--- begin Dataset records ---

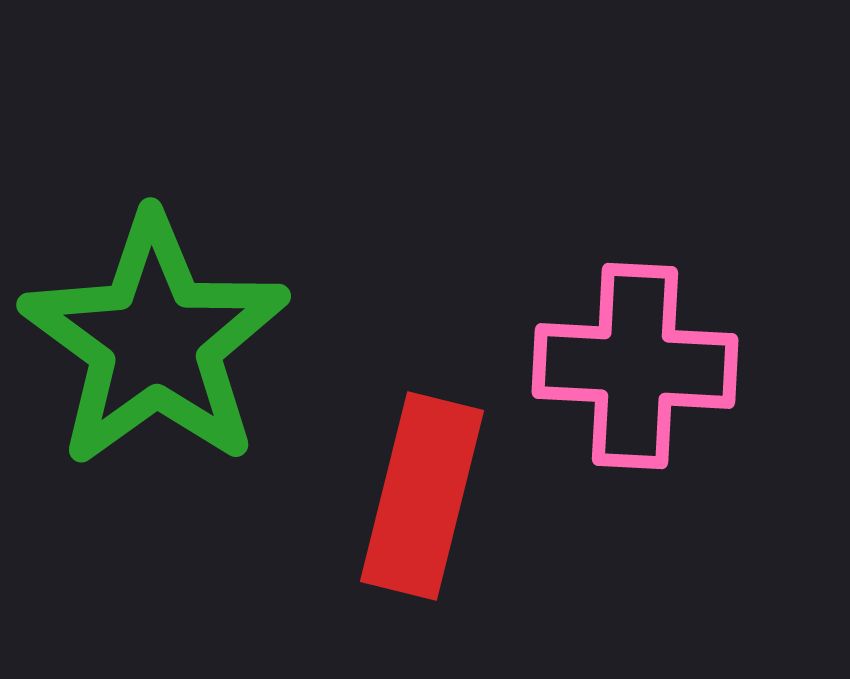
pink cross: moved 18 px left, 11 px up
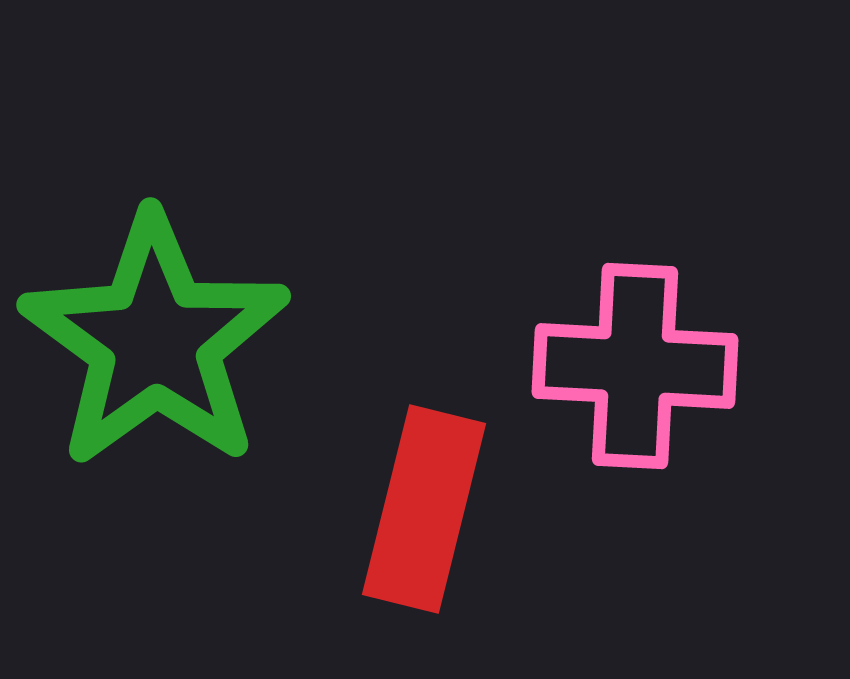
red rectangle: moved 2 px right, 13 px down
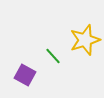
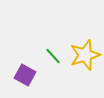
yellow star: moved 15 px down
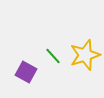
purple square: moved 1 px right, 3 px up
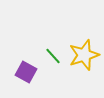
yellow star: moved 1 px left
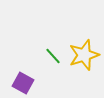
purple square: moved 3 px left, 11 px down
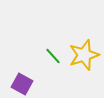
purple square: moved 1 px left, 1 px down
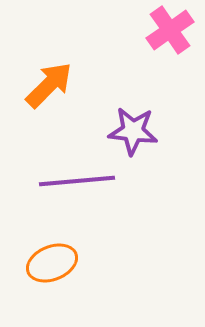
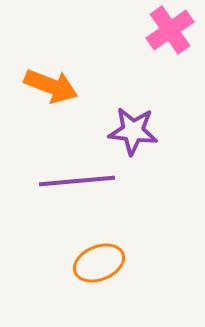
orange arrow: moved 2 px right, 1 px down; rotated 66 degrees clockwise
orange ellipse: moved 47 px right
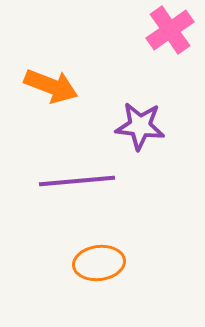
purple star: moved 7 px right, 5 px up
orange ellipse: rotated 15 degrees clockwise
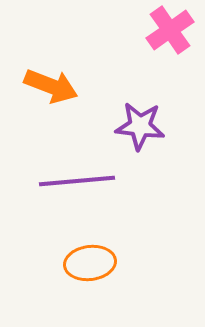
orange ellipse: moved 9 px left
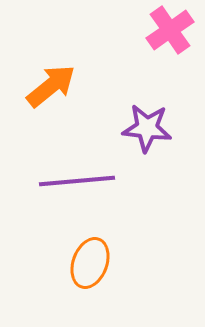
orange arrow: rotated 60 degrees counterclockwise
purple star: moved 7 px right, 2 px down
orange ellipse: rotated 63 degrees counterclockwise
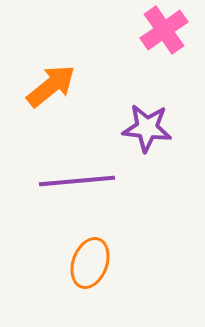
pink cross: moved 6 px left
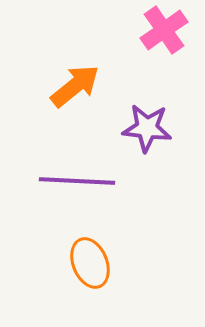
orange arrow: moved 24 px right
purple line: rotated 8 degrees clockwise
orange ellipse: rotated 42 degrees counterclockwise
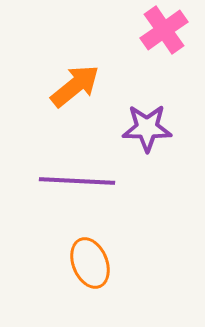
purple star: rotated 6 degrees counterclockwise
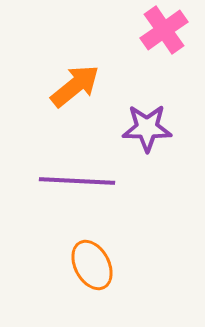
orange ellipse: moved 2 px right, 2 px down; rotated 6 degrees counterclockwise
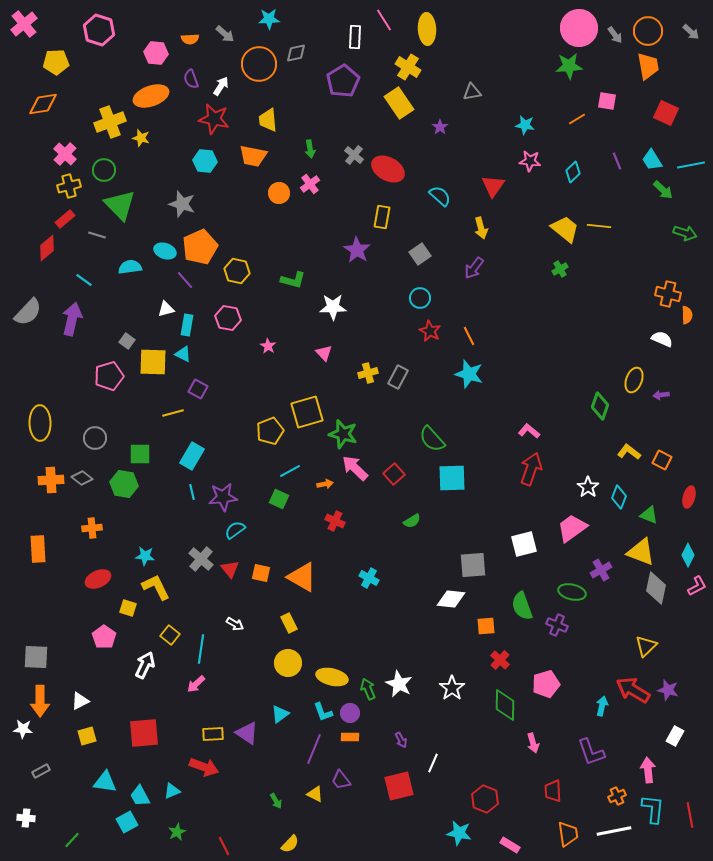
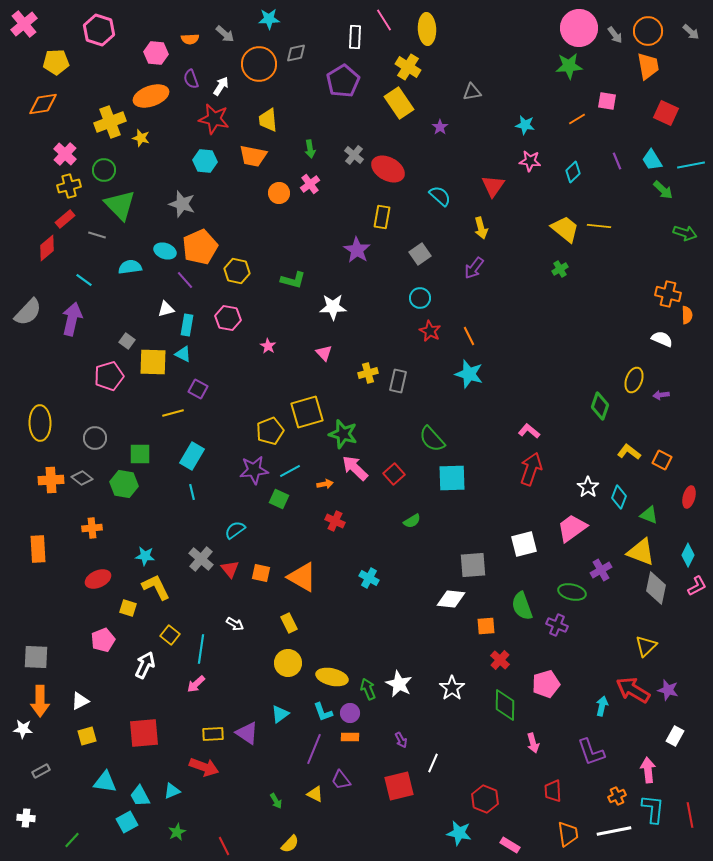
gray rectangle at (398, 377): moved 4 px down; rotated 15 degrees counterclockwise
purple star at (223, 497): moved 31 px right, 27 px up
pink pentagon at (104, 637): moved 1 px left, 3 px down; rotated 15 degrees clockwise
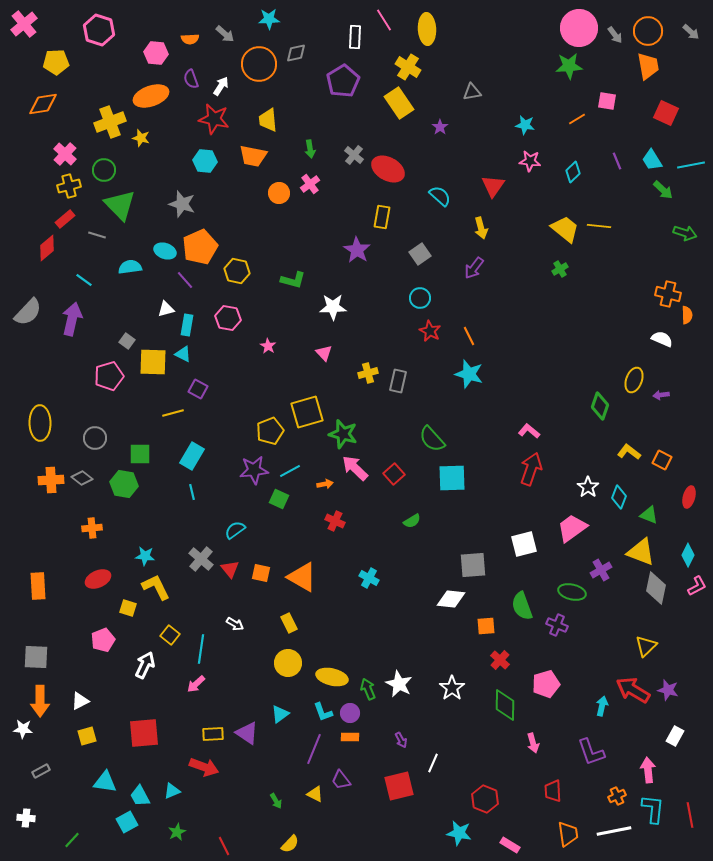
orange rectangle at (38, 549): moved 37 px down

--- end Dataset records ---

* [Instruction] Can you copy the listing above line for line, with every movement and rotation note kept unchanged and every picture marker left out?

* [Full answer]
pink cross: moved 18 px left, 11 px up
red rectangle: moved 2 px right, 13 px down
yellow star: moved 15 px down
purple square: moved 1 px right, 3 px up
yellow star: moved 1 px left
purple square: moved 3 px left, 11 px down
purple square: moved 1 px left, 1 px down
orange arrow: moved 2 px right, 1 px down; rotated 66 degrees clockwise
orange ellipse: moved 47 px right
purple star: moved 7 px right, 5 px up
orange ellipse: rotated 15 degrees clockwise
orange ellipse: moved 9 px left
orange arrow: rotated 60 degrees counterclockwise
purple star: moved 7 px right, 2 px down
orange ellipse: rotated 63 degrees counterclockwise
pink cross: moved 6 px left
orange arrow: moved 24 px right
purple line: rotated 8 degrees clockwise
orange ellipse: rotated 42 degrees counterclockwise
purple star: rotated 6 degrees counterclockwise
orange ellipse: moved 2 px right, 2 px down; rotated 6 degrees counterclockwise
gray rectangle at (398, 377): moved 4 px down; rotated 15 degrees counterclockwise
purple star at (223, 497): moved 31 px right, 27 px up
pink pentagon at (104, 637): moved 1 px left, 3 px down; rotated 15 degrees clockwise
orange rectangle at (38, 549): moved 37 px down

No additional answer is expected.